◆ Provided material:
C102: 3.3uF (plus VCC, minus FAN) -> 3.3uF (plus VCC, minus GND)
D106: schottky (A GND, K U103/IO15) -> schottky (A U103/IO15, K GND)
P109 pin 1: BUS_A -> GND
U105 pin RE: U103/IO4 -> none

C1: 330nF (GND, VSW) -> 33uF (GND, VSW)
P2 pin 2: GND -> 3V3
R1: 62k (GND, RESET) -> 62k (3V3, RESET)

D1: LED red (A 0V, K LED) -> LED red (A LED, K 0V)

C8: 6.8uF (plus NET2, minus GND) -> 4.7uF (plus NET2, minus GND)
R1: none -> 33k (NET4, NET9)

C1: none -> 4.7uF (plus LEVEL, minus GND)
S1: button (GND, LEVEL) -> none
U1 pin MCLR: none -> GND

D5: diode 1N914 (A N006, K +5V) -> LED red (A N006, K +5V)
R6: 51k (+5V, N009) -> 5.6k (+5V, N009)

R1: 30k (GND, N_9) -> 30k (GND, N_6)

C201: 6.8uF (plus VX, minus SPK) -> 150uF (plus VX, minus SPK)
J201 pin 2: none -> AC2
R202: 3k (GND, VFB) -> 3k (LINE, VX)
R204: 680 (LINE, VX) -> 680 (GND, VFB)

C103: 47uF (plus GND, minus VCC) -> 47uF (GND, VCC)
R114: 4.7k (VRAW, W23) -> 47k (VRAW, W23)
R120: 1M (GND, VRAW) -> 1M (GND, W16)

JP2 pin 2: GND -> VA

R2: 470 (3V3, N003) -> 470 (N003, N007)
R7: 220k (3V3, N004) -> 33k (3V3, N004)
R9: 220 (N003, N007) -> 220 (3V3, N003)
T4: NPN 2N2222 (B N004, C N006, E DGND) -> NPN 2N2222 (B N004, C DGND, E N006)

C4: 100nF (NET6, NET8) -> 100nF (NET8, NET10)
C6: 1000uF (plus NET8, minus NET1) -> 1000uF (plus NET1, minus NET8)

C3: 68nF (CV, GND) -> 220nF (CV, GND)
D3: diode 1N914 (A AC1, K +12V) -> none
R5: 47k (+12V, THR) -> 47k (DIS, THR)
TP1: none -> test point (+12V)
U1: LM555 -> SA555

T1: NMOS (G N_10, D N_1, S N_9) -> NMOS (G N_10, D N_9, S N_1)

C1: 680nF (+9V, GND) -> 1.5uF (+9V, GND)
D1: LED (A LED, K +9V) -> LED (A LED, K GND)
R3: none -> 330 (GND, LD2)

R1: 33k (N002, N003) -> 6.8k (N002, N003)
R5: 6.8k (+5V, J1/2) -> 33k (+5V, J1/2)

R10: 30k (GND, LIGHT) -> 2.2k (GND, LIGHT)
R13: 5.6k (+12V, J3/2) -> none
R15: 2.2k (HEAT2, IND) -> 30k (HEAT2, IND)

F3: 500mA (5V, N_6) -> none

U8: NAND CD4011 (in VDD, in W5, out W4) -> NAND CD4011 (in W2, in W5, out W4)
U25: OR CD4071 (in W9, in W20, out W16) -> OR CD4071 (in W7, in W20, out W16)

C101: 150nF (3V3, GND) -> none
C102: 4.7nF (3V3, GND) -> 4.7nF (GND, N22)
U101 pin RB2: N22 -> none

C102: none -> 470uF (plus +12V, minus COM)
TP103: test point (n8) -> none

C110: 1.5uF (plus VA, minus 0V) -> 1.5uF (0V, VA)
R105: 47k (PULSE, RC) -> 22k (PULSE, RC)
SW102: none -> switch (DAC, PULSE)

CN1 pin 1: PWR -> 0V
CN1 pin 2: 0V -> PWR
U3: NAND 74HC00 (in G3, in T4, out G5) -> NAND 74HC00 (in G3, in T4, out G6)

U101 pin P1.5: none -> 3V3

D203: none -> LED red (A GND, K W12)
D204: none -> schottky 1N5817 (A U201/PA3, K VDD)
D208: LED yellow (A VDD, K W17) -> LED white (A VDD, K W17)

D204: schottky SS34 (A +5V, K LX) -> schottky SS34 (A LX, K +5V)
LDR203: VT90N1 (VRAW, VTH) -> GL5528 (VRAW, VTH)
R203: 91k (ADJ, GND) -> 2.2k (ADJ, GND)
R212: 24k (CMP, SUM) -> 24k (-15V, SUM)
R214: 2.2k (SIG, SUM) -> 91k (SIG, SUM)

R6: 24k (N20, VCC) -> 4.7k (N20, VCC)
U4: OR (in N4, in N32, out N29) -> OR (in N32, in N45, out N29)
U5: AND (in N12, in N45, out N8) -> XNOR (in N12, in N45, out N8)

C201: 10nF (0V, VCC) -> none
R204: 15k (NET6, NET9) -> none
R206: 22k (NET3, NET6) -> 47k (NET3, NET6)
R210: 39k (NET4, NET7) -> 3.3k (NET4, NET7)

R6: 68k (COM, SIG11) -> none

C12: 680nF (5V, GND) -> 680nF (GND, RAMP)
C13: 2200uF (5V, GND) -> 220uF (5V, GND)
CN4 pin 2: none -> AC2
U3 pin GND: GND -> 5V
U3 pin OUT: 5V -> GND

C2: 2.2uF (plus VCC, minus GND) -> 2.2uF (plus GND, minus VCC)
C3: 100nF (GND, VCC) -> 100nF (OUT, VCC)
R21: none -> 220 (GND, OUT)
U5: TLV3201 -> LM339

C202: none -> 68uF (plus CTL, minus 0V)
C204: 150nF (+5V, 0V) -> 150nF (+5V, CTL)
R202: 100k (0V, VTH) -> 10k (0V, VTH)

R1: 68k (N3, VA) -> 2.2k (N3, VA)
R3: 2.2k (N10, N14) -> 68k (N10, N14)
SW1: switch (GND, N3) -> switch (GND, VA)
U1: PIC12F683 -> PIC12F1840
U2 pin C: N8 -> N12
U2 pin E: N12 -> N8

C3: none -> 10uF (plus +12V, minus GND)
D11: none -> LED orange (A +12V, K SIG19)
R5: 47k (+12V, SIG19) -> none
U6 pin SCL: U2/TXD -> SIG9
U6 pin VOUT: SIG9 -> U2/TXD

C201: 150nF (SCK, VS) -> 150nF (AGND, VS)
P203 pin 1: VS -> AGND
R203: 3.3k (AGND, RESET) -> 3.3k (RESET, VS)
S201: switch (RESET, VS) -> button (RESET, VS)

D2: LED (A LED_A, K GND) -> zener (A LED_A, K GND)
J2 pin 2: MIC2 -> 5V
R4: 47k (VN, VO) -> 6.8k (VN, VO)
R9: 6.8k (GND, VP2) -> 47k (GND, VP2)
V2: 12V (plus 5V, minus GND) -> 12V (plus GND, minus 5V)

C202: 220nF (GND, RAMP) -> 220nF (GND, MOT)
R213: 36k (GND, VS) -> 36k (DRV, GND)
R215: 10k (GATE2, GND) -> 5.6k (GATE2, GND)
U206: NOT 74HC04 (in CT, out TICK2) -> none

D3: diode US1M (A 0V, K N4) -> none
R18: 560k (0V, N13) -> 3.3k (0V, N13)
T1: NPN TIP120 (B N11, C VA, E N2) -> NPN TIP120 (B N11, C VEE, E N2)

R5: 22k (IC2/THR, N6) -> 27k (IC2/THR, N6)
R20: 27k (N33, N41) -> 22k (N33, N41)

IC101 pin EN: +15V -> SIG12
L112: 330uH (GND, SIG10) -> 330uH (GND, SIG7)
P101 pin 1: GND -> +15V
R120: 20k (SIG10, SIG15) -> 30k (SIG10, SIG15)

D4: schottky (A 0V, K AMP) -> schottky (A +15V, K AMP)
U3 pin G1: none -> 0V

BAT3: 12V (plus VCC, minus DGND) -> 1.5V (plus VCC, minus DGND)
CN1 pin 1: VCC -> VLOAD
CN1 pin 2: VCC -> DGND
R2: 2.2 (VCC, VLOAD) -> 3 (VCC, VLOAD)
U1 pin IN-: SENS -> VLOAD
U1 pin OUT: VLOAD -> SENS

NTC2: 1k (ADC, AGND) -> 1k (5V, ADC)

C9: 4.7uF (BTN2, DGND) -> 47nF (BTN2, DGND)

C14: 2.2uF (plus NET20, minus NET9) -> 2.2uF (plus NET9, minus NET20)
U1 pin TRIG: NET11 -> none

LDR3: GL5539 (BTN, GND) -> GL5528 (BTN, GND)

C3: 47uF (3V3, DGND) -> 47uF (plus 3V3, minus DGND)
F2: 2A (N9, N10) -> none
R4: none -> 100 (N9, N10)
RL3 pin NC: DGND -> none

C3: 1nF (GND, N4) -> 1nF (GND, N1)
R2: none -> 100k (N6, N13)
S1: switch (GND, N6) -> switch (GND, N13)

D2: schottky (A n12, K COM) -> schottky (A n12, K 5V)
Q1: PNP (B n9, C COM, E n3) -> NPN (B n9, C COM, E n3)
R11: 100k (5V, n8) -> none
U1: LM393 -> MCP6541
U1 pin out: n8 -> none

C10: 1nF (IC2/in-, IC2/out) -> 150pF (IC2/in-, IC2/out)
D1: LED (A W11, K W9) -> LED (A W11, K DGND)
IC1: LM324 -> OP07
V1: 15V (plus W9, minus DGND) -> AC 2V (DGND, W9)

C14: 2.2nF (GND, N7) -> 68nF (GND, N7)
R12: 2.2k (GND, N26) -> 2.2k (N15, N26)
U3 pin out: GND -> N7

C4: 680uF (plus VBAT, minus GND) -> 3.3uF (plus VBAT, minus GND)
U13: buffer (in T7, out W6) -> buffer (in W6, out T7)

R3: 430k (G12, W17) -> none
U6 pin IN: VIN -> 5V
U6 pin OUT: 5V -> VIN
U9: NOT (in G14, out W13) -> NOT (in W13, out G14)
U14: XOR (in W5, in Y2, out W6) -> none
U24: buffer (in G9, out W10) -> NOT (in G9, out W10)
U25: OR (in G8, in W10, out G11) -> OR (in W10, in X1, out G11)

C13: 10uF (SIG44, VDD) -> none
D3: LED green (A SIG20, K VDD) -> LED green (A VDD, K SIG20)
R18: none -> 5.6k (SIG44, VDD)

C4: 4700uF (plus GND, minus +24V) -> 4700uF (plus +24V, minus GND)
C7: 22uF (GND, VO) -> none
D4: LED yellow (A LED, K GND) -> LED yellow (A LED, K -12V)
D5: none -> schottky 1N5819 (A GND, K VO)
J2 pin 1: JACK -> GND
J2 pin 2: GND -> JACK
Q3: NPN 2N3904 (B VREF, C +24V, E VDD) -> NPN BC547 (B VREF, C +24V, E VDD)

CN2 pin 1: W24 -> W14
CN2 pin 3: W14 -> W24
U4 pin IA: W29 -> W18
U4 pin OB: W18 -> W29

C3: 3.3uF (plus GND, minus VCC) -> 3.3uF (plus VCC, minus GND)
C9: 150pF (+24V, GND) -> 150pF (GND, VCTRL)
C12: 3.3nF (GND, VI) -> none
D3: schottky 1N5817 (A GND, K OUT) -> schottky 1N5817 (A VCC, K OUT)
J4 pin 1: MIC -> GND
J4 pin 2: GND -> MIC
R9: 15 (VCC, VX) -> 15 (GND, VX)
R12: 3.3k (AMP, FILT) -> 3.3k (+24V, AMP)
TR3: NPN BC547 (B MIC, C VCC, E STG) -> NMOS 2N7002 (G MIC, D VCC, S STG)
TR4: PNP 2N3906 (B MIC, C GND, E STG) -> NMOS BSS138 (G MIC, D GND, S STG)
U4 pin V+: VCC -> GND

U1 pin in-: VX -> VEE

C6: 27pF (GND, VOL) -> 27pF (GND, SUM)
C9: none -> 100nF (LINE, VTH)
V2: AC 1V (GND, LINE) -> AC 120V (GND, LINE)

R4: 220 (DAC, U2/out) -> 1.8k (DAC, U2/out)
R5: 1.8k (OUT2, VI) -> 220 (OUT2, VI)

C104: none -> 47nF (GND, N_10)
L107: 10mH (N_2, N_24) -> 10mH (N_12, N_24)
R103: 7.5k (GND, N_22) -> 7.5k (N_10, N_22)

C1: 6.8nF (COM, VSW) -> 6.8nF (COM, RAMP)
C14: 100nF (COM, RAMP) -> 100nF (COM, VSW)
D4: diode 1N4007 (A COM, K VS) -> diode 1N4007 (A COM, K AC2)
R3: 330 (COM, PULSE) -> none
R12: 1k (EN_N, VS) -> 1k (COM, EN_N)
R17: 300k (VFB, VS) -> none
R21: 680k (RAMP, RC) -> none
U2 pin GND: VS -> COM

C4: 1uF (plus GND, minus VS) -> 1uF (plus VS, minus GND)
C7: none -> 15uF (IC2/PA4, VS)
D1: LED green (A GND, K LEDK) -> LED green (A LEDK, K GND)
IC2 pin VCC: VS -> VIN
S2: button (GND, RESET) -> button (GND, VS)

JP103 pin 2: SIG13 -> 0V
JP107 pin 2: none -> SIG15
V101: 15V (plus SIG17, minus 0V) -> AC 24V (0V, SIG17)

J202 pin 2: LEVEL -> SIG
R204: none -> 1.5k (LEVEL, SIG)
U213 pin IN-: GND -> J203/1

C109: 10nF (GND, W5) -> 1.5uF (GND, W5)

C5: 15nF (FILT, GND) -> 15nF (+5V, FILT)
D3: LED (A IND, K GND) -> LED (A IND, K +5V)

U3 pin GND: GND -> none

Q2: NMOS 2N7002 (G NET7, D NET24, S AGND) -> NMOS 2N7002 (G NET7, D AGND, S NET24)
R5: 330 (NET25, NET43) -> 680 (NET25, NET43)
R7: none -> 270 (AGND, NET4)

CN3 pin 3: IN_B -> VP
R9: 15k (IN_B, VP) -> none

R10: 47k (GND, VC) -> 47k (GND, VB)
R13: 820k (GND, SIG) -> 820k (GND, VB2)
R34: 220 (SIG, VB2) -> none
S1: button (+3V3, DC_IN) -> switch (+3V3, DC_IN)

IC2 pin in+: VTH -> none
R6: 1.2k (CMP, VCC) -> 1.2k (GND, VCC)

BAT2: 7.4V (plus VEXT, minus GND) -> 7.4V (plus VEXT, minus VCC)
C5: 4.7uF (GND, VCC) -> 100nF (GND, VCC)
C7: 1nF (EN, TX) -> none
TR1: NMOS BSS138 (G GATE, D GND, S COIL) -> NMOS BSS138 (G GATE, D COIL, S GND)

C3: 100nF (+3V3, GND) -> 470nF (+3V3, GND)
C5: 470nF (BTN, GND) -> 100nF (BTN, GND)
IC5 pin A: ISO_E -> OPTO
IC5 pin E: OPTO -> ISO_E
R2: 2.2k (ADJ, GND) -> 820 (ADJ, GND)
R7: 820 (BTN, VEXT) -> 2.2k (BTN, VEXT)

◆ What is expected: Taking the line with "V101: 15V (plus" as the first and the line with "C5: 4.7uF (GND, VCC) -> 100nF (GND, VCC)" as the last, retype that stretch of the data above exactly, with no other lines.

◆ Answer to this exercise:
V101: 15V (plus SIG17, minus 0V) -> AC 24V (0V, SIG17)

J202 pin 2: LEVEL -> SIG
R204: none -> 1.5k (LEVEL, SIG)
U213 pin IN-: GND -> J203/1

C109: 10nF (GND, W5) -> 1.5uF (GND, W5)

C5: 15nF (FILT, GND) -> 15nF (+5V, FILT)
D3: LED (A IND, K GND) -> LED (A IND, K +5V)

U3 pin GND: GND -> none

Q2: NMOS 2N7002 (G NET7, D NET24, S AGND) -> NMOS 2N7002 (G NET7, D AGND, S NET24)
R5: 330 (NET25, NET43) -> 680 (NET25, NET43)
R7: none -> 270 (AGND, NET4)

CN3 pin 3: IN_B -> VP
R9: 15k (IN_B, VP) -> none

R10: 47k (GND, VC) -> 47k (GND, VB)
R13: 820k (GND, SIG) -> 820k (GND, VB2)
R34: 220 (SIG, VB2) -> none
S1: button (+3V3, DC_IN) -> switch (+3V3, DC_IN)

IC2 pin in+: VTH -> none
R6: 1.2k (CMP, VCC) -> 1.2k (GND, VCC)

BAT2: 7.4V (plus VEXT, minus GND) -> 7.4V (plus VEXT, minus VCC)
C5: 4.7uF (GND, VCC) -> 100nF (GND, VCC)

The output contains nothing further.